*Instructions for the task*
Check every line of the data below for the word "none" and say how many have it, without further comment.

::: Input :::

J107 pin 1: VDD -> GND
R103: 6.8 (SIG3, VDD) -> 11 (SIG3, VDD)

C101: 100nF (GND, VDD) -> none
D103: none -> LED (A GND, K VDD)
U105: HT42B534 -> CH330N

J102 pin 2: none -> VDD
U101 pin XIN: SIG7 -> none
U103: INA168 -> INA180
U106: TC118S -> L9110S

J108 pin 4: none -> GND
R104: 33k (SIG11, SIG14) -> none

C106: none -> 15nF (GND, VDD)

:::
::: Input :::

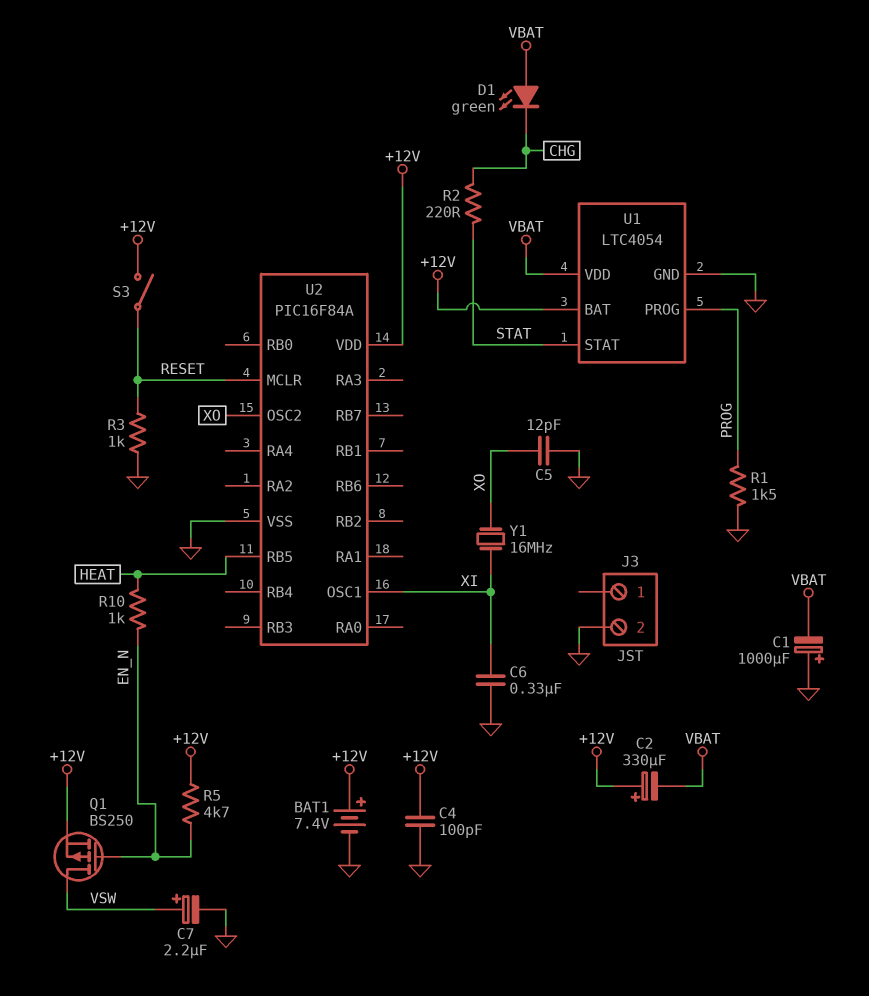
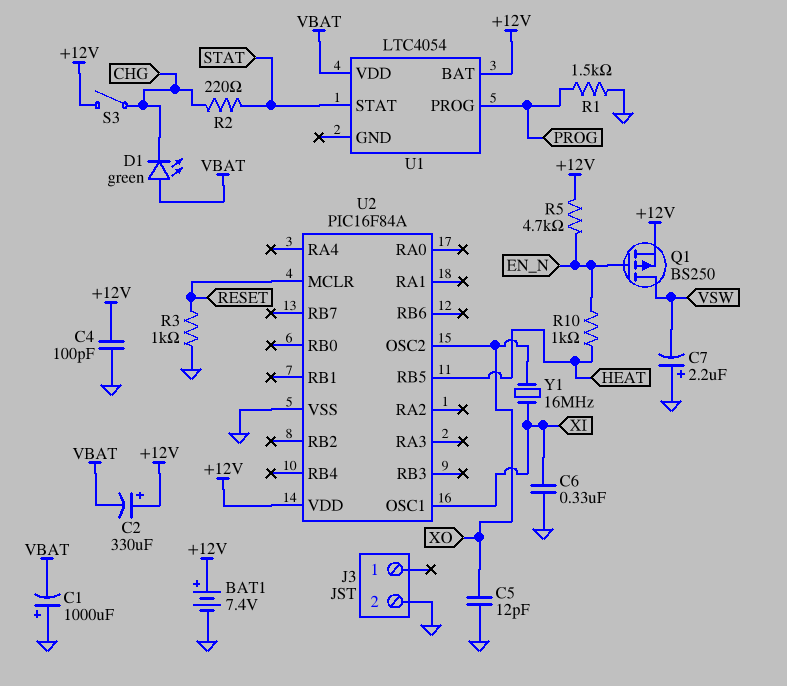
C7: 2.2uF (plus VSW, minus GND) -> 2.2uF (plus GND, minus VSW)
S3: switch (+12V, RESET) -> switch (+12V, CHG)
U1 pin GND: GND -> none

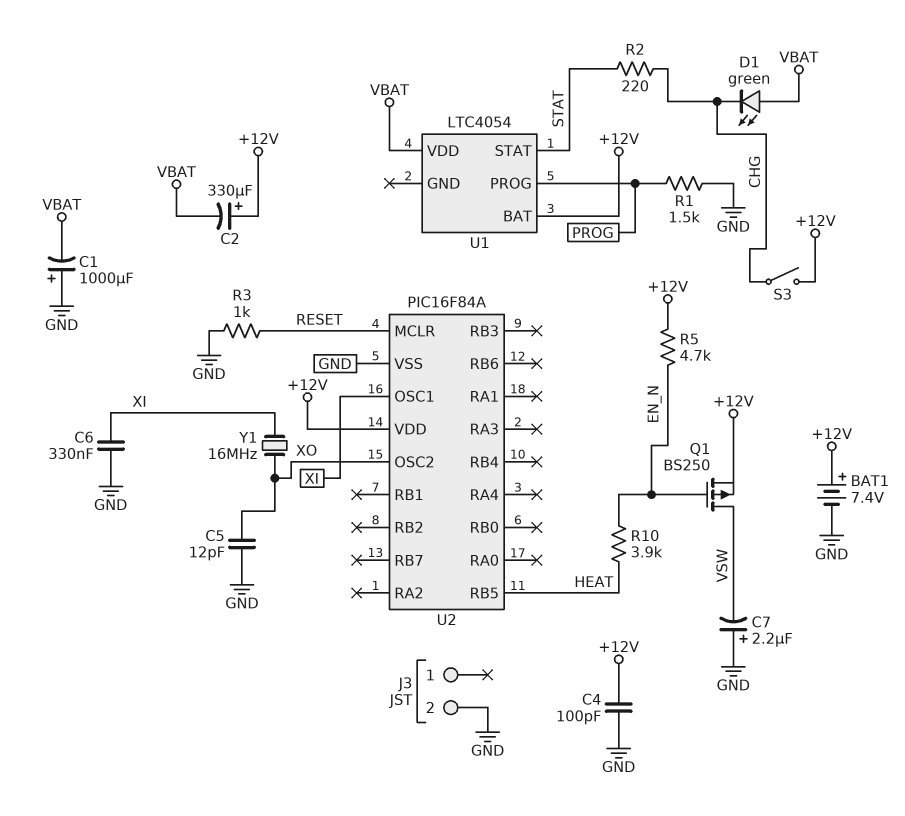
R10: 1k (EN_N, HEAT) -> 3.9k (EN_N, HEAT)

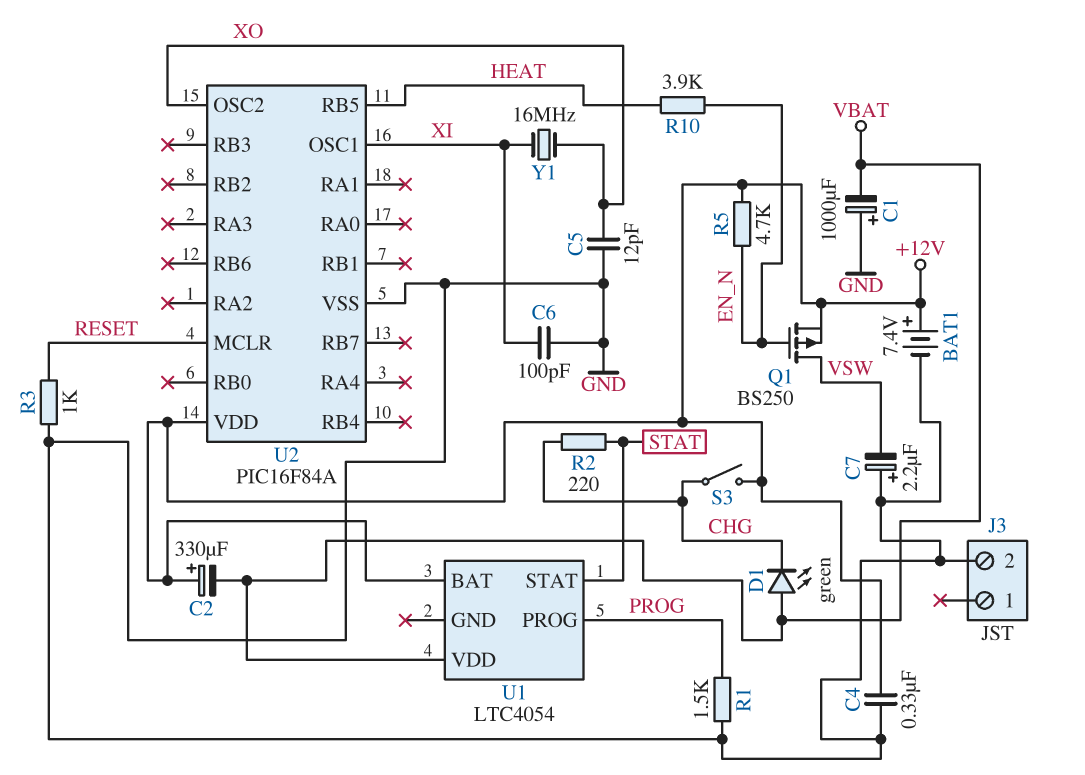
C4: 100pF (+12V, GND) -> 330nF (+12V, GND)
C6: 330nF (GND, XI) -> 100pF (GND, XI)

:::

*Solution*
8